Assigned task
Below are records to transcribe exactly, without their pictures.
[Opening Input material section]
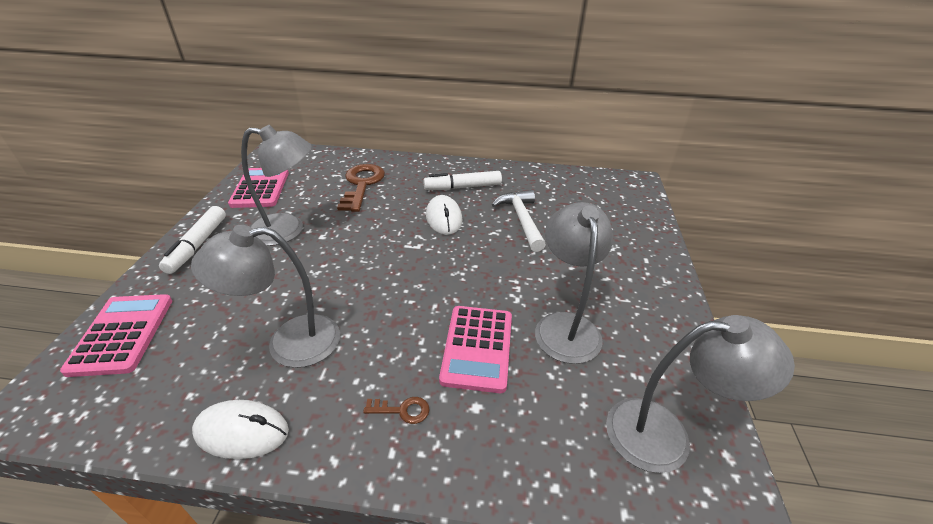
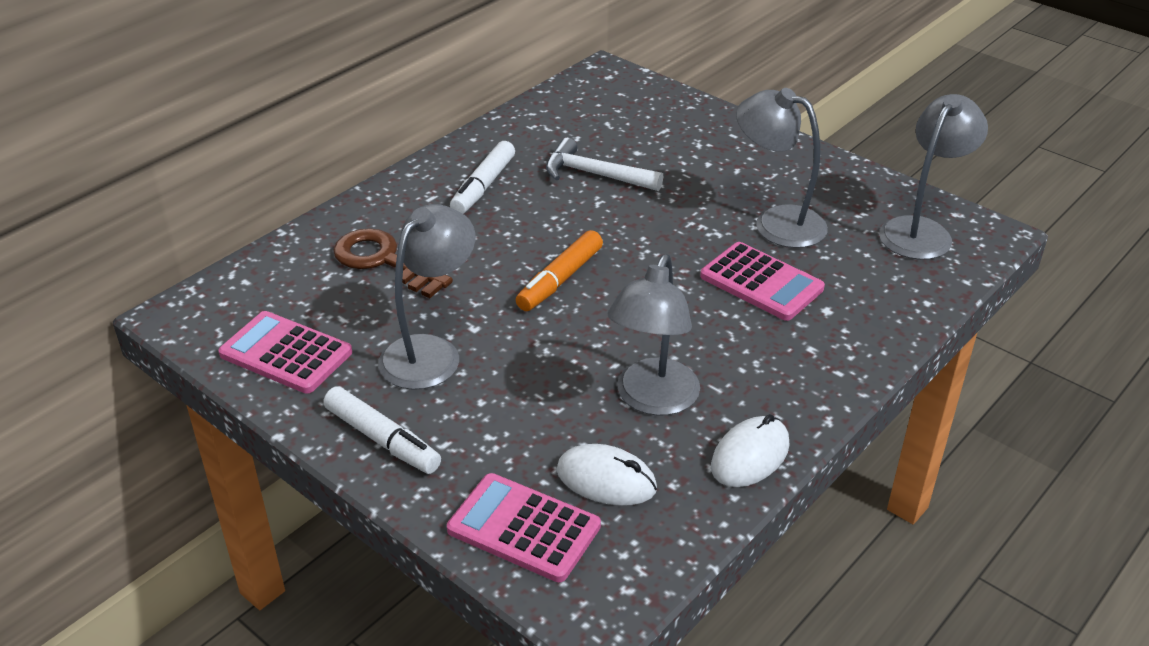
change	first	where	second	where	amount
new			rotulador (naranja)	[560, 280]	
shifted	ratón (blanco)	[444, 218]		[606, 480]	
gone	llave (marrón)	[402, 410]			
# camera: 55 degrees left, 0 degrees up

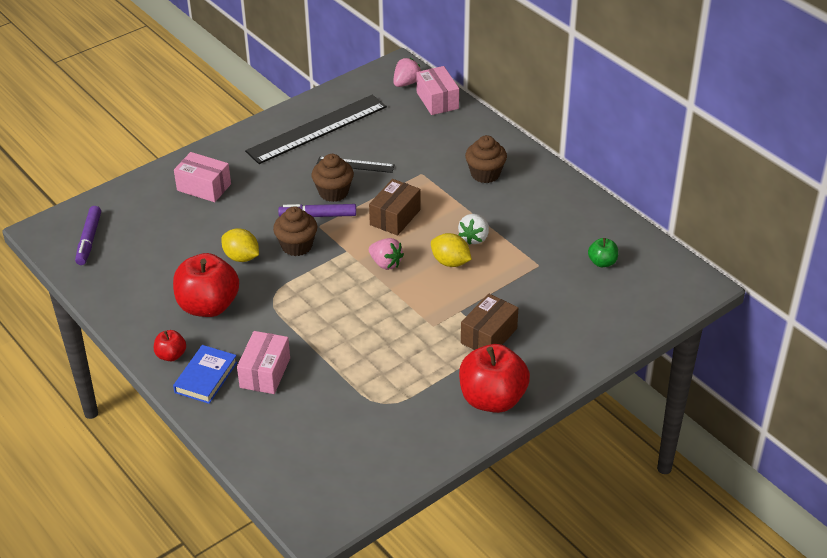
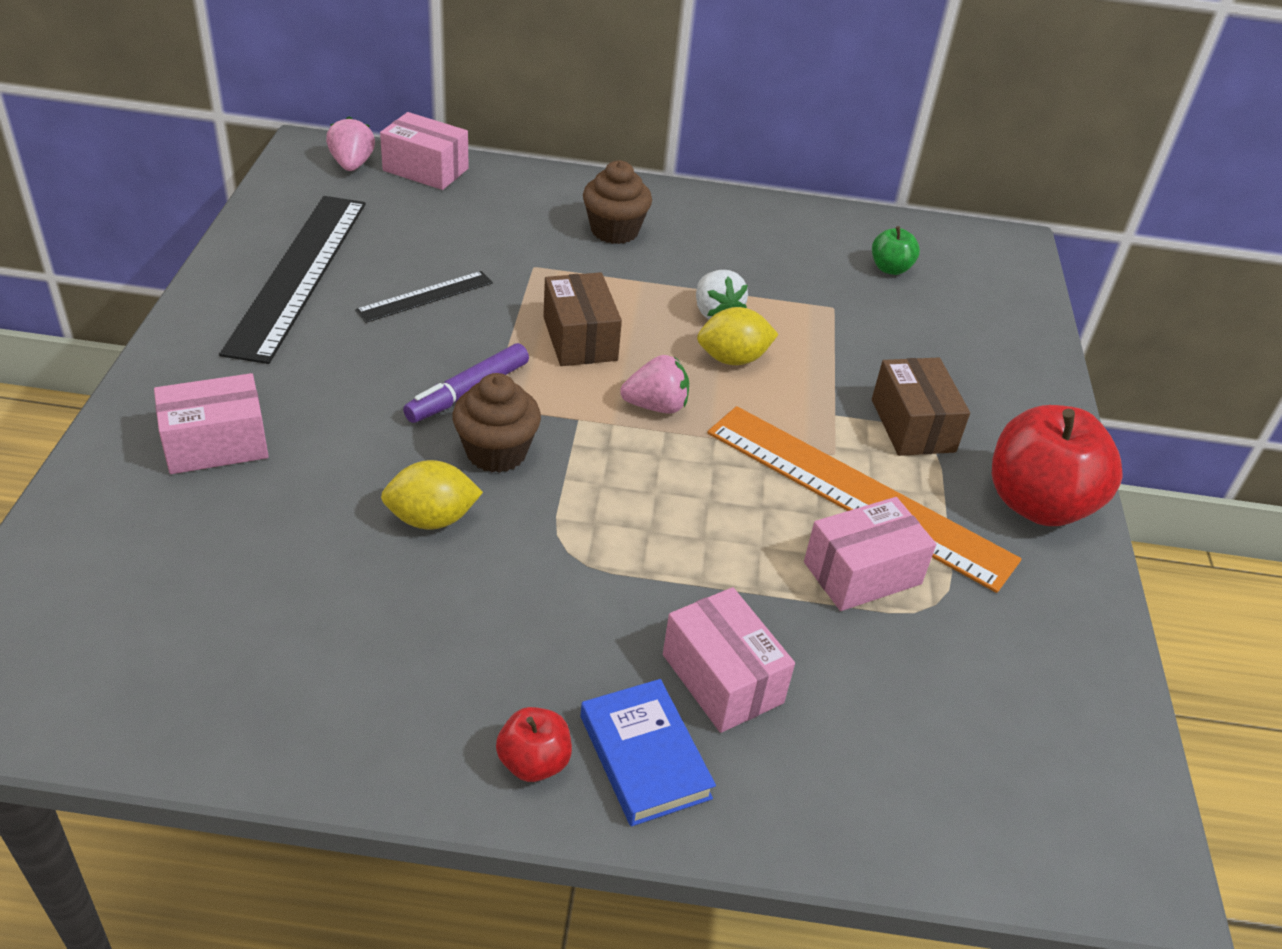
change	first	where	second	where	amount
new			regla (naranja)	[857, 495]	
new			caja (rosa)	[862, 573]	
gone	rotulador (morado)	[89, 240]			
gone	manzana (rojo)	[208, 306]			
gone	magdalena (marrón)	[333, 192]			
# camera: 50 degrees left, 0 degrees up

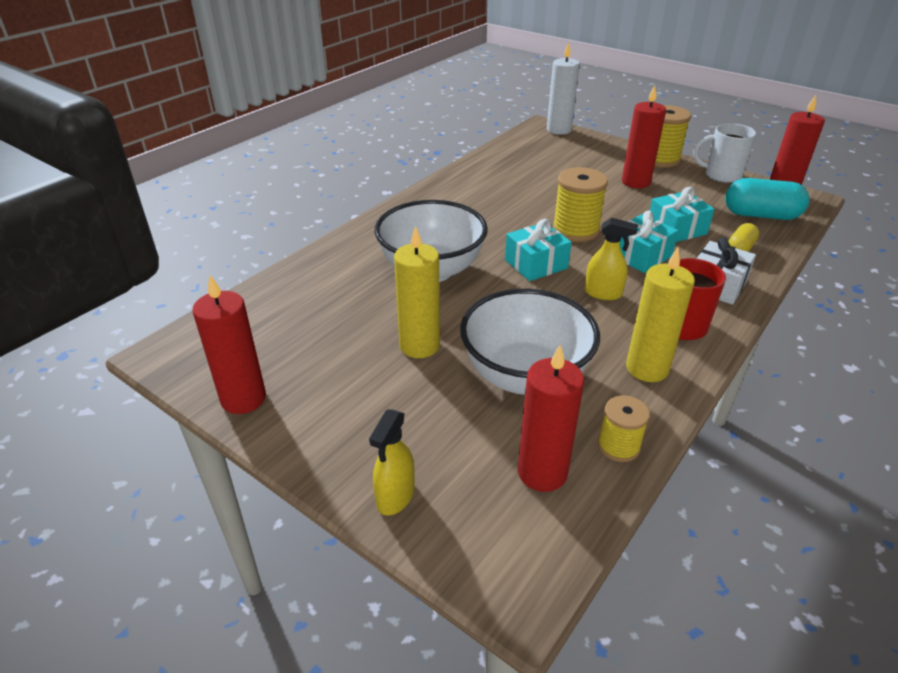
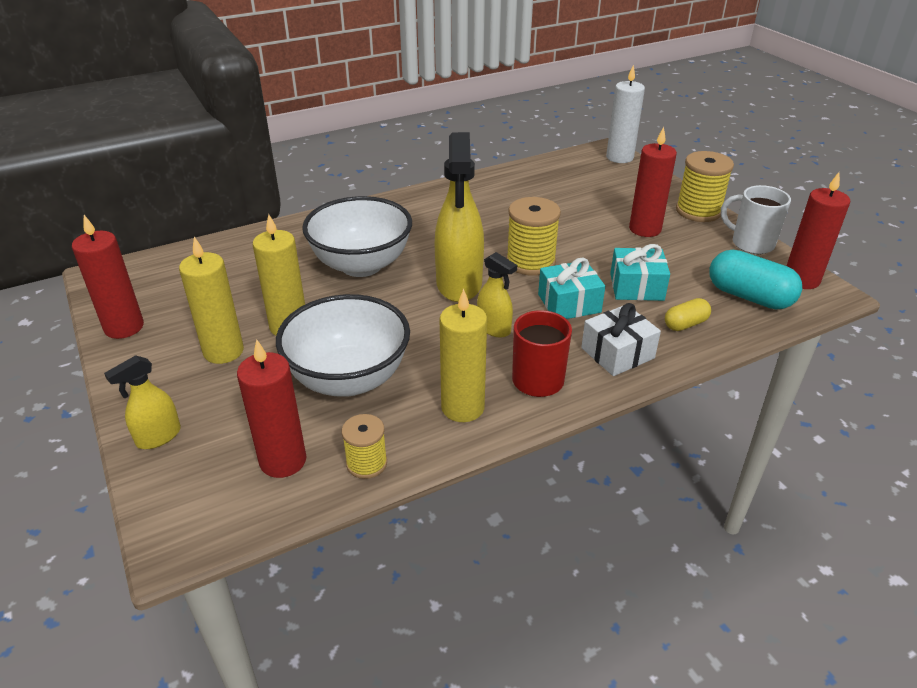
change	first	where	second	where	amount
new			vela (amarillo)	[223, 351]	
swapped	regalo (turquesa)	[536, 264]	pulverizador (amarillo)	[459, 284]	
# camera: 25 degrees right, 0 degrees up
[Closing Input material section]
Answer to the exercise
change	first	where	second	where	amount
new			rotulador (naranja)	[560, 280]	
shifted	ratón (blanco)	[444, 218]		[606, 480]	
gone	llave (marrón)	[402, 410]			
# camera: 55 degrees left, 0 degrees up

change	first	where	second	where	amount
new			regla (naranja)	[857, 495]	
new			caja (rosa)	[862, 573]	
gone	rotulador (morado)	[89, 240]			
gone	manzana (rojo)	[208, 306]			
gone	magdalena (marrón)	[333, 192]			
# camera: 50 degrees left, 0 degrees up

change	first	where	second	where	amount
new			vela (amarillo)	[223, 351]	
swapped	regalo (turquesa)	[536, 264]	pulverizador (amarillo)	[459, 284]	
# camera: 25 degrees right, 0 degrees up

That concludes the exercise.